• WORK TO DO: Gather every line below that contains the string "tuplet", and copy each such line in full.

• RECORDS FOR PROCESSING:
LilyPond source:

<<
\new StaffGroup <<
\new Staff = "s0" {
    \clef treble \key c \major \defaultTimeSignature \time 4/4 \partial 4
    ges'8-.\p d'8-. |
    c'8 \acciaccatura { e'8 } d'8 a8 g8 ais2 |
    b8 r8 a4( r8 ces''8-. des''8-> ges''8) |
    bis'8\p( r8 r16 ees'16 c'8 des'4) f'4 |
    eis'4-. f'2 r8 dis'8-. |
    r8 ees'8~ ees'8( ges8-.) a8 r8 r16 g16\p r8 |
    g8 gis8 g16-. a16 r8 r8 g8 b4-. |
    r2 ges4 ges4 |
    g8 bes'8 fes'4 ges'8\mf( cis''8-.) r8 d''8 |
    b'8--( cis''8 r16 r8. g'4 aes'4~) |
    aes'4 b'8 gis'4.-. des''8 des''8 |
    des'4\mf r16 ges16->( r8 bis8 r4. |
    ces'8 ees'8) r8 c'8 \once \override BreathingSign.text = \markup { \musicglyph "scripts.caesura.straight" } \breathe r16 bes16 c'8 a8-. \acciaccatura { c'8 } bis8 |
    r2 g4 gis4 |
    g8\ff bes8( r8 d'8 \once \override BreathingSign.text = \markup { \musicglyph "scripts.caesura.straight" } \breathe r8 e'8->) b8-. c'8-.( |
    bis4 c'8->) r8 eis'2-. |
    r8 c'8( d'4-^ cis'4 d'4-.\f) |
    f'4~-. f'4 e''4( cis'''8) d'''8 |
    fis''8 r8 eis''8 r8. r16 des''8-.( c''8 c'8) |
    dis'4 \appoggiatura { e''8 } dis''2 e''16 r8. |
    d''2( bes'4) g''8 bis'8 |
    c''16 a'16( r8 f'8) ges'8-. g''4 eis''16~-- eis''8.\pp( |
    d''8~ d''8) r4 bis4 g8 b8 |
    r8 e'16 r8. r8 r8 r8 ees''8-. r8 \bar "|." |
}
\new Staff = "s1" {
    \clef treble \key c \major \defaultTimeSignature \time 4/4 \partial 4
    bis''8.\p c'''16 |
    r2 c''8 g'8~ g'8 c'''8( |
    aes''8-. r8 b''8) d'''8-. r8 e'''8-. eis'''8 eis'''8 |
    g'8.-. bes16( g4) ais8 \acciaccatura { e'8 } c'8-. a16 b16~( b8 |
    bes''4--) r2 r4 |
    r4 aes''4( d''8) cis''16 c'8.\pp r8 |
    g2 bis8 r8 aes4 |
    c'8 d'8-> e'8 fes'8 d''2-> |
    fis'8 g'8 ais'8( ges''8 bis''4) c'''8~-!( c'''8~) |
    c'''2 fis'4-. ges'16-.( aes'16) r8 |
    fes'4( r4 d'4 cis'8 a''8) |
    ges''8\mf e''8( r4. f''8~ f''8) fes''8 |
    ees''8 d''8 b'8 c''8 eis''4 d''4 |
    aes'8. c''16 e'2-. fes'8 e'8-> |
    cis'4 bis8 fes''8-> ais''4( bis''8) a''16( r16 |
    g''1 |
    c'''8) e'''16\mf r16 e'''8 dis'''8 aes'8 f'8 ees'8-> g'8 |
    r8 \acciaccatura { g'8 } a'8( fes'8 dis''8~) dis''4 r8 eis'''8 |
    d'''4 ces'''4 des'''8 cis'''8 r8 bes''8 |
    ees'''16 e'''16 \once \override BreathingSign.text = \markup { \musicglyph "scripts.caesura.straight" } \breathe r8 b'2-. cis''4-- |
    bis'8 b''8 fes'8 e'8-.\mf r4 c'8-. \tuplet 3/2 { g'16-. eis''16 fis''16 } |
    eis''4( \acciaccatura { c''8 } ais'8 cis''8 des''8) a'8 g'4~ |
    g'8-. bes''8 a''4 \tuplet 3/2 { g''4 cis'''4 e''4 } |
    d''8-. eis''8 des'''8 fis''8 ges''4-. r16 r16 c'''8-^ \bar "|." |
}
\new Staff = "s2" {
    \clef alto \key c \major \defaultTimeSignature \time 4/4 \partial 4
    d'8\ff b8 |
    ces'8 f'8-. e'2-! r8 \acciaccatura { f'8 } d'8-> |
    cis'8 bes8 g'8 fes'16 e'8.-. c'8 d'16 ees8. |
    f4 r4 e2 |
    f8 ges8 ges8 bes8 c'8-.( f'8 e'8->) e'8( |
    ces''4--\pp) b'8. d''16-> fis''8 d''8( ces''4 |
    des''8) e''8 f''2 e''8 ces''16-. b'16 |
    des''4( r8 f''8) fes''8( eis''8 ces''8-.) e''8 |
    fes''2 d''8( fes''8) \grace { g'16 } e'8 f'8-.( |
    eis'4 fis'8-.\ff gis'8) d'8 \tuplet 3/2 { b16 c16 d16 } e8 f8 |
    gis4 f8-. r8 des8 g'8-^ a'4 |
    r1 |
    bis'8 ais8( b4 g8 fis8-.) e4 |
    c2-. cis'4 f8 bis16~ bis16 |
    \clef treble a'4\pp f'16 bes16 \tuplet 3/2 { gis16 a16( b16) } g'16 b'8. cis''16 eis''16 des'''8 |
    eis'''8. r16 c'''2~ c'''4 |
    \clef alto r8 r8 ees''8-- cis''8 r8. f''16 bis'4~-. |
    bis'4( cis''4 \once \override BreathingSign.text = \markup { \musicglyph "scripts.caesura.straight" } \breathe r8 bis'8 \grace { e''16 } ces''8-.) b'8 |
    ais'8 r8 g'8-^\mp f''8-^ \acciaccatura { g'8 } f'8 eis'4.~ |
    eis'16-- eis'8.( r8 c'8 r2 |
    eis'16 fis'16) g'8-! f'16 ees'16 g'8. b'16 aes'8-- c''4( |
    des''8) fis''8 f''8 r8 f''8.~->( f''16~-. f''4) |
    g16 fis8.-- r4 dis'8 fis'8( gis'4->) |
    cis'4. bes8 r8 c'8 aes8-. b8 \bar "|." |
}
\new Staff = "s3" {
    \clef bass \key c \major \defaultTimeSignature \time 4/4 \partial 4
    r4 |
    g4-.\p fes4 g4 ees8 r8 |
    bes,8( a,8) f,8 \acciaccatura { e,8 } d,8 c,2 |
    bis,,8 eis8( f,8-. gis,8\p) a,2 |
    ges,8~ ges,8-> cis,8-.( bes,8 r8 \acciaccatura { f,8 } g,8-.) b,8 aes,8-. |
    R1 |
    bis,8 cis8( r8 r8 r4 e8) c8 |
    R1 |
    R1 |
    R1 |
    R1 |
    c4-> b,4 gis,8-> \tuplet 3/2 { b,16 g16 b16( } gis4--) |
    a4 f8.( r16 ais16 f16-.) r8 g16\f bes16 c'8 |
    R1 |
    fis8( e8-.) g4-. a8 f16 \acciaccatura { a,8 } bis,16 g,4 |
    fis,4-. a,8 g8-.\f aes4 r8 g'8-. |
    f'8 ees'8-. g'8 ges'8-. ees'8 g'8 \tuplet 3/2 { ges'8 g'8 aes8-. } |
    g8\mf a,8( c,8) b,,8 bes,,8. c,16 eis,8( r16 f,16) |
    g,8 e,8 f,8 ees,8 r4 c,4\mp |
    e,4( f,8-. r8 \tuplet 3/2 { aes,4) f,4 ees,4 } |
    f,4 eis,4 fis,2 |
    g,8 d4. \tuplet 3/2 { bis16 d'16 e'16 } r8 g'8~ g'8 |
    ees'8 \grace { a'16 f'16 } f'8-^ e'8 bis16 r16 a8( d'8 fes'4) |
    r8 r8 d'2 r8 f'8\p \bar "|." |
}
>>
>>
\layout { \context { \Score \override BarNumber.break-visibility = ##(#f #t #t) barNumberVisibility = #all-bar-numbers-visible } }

• TASK ANSWER:
    bis'8 b''8 fes'8 e'8-.\mf r4 c'8-. \tuplet 3/2 { g'16-. eis''16 fis''16 } |
    g'8-. bes''8 a''4 \tuplet 3/2 { g''4 cis'''4 e''4 } |
    eis'4 fis'8-.\ff gis'8) d'8 \tuplet 3/2 { b16 c16 d16 } e8 f8 |
    \clef treble a'4\pp f'16 bes16 \tuplet 3/2 { gis16 a16( b16) } g'16 b'8. cis''16 eis''16 des'''8 |
    c4-> b,4 gis,8-> \tuplet 3/2 { b,16 g16 b16( } gis4--) |
    f'8 ees'8-. g'8 ges'8-. ees'8 g'8 \tuplet 3/2 { ges'8 g'8 aes8-. } |
    e,4( f,8-. r8 \tuplet 3/2 { aes,4) f,4 ees,4 } |
    g,8 d4. \tuplet 3/2 { bis16 d'16 e'16 } r8 g'8~ g'8 |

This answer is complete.